MATERIAL FOR THE TASK —
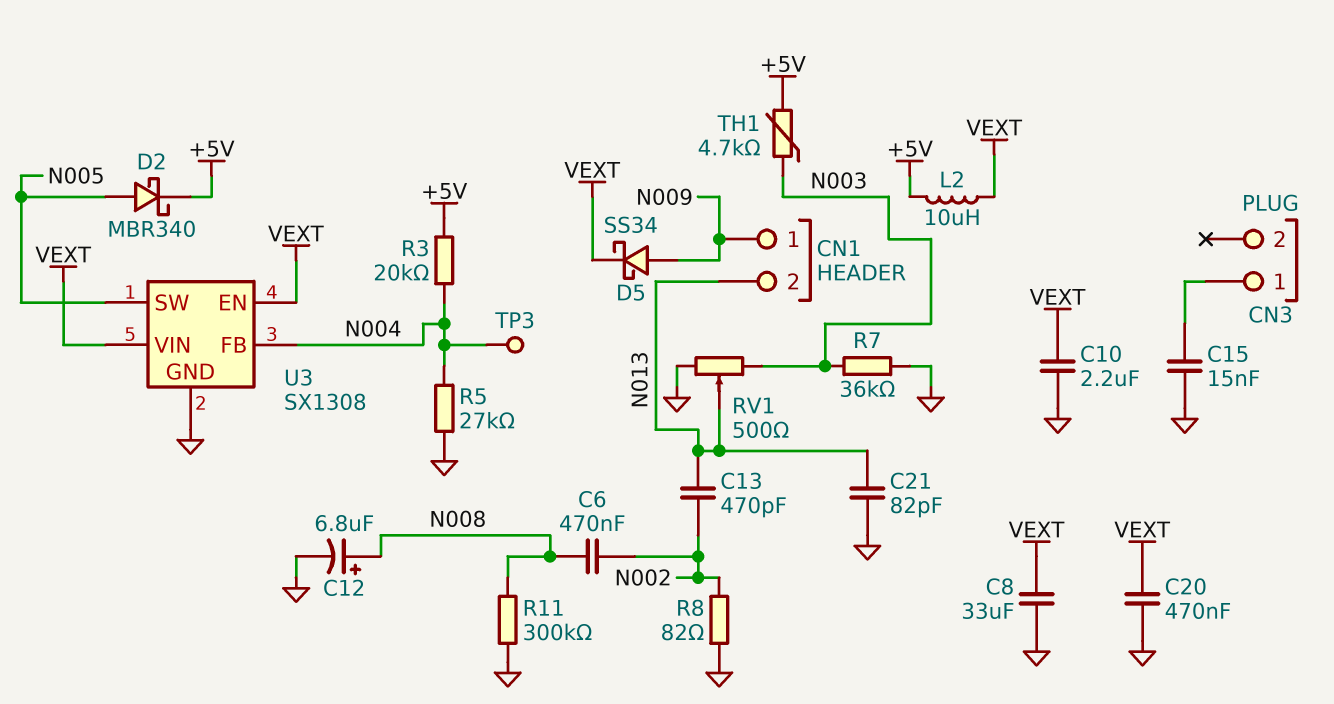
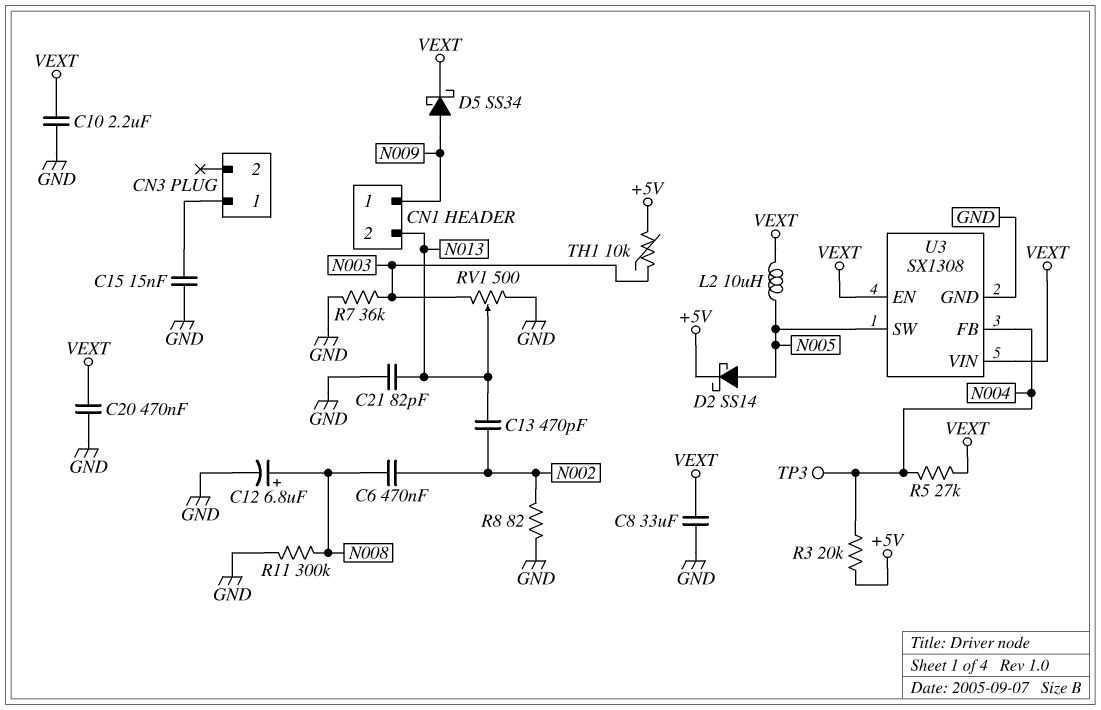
D2: schottky MBR340 (A N005, K +5V) -> schottky SS14 (A N005, K +5V)
L2: 10uH (+5V, VEXT) -> 10uH (N005, VEXT)
R5: 27k (GND, N004) -> 27k (N004, VEXT)
TH1: 4.7k (+5V, N003) -> 10k (+5V, N003)

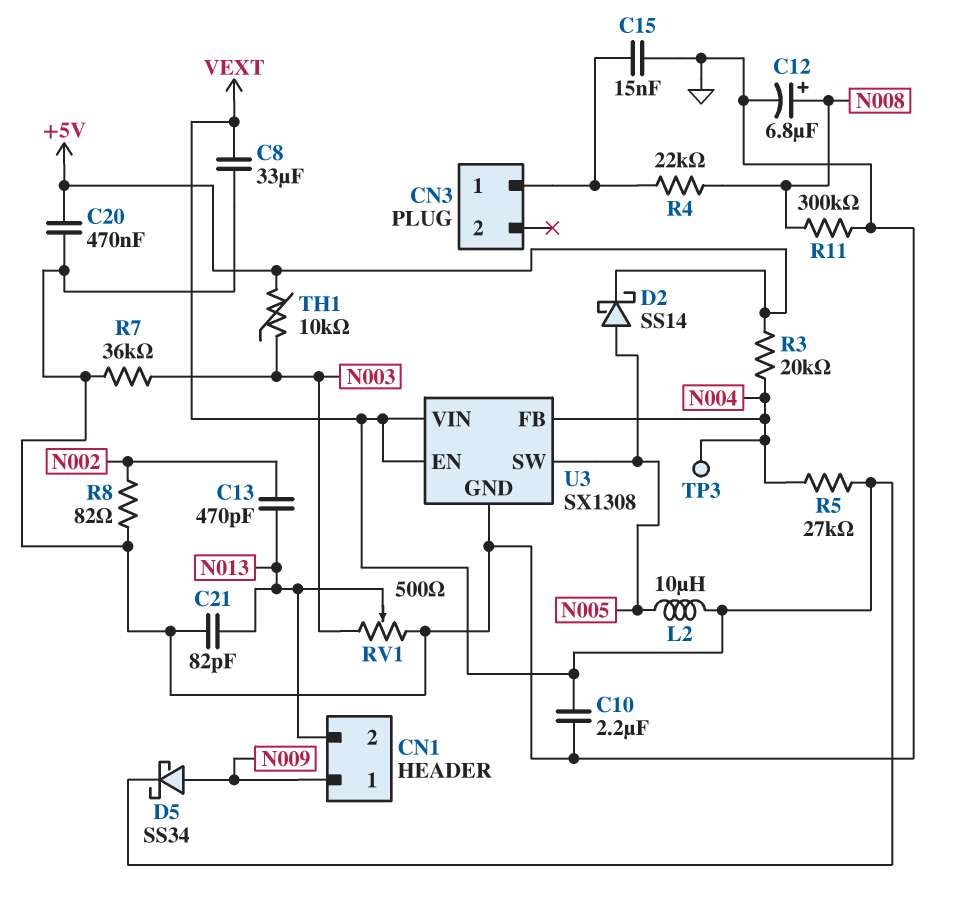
C6: 470nF (N002, N008) -> none
C20: 470nF (GND, VEXT) -> 470nF (+5V, GND)
R4: none -> 22k (CN3/1, N008)

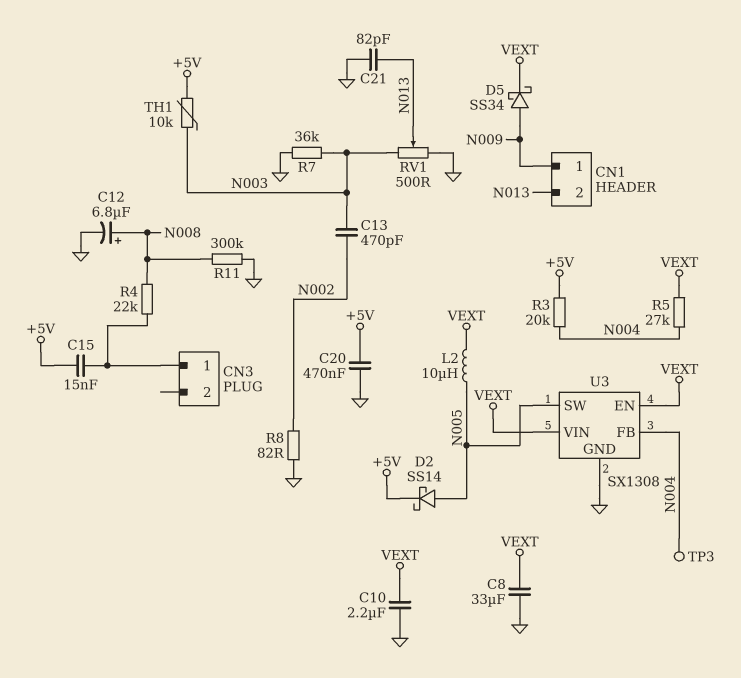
C13: 470pF (N002, N013) -> 470pF (N002, N003)
C15: 15nF (CN3/1, GND) -> 15nF (+5V, CN3/1)

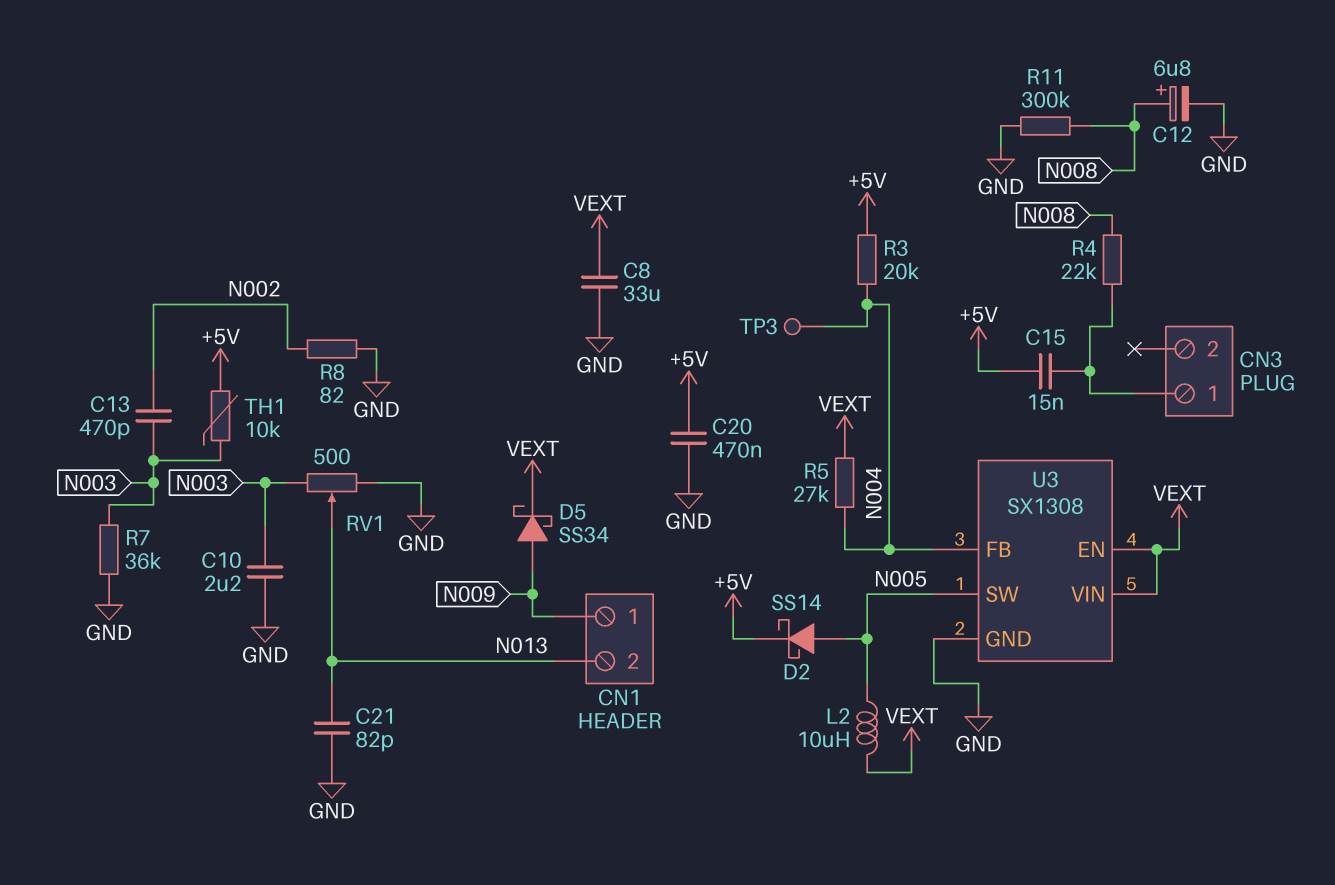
C10: 2.2uF (GND, VEXT) -> 2.2uF (GND, N003)

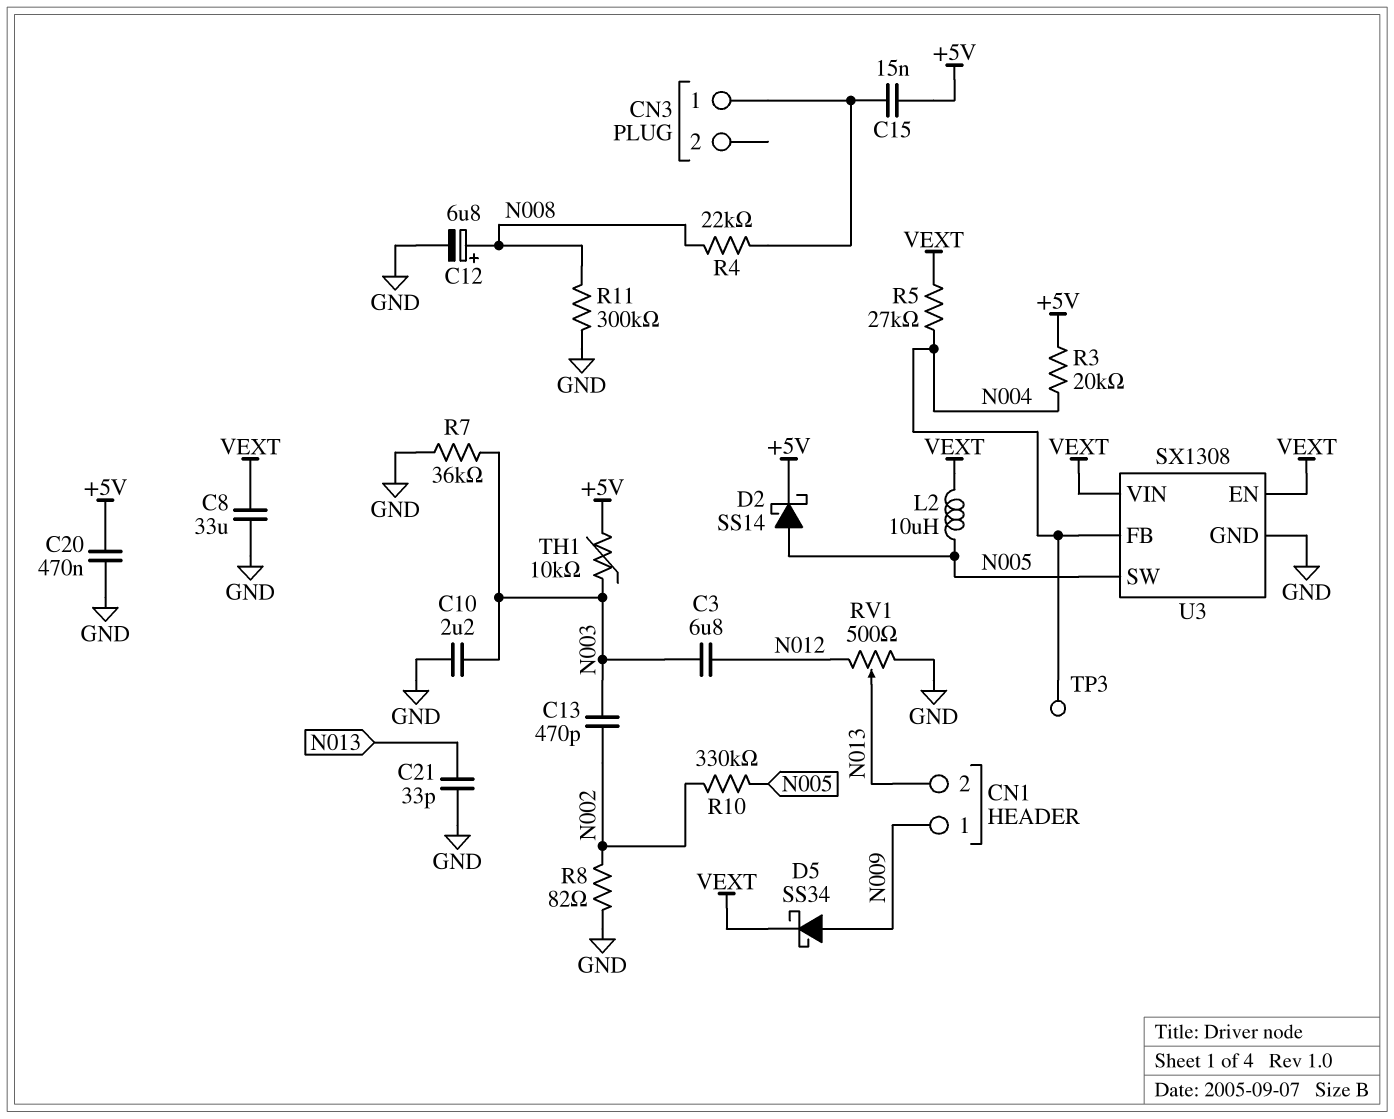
C3: none -> 6.8uF (N003, N012)
C21: 82pF (GND, N013) -> 33pF (GND, N013)
R10: none -> 330k (N002, N005)
RV1: 500 (GND, N003, wiper N013) -> 500 (GND, N012, wiper N013)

WORK TO COMPLETE —
Please tally the lines above that contain "none" and report nothing but the total.

ANSWER TO THIS PROBLEM —
4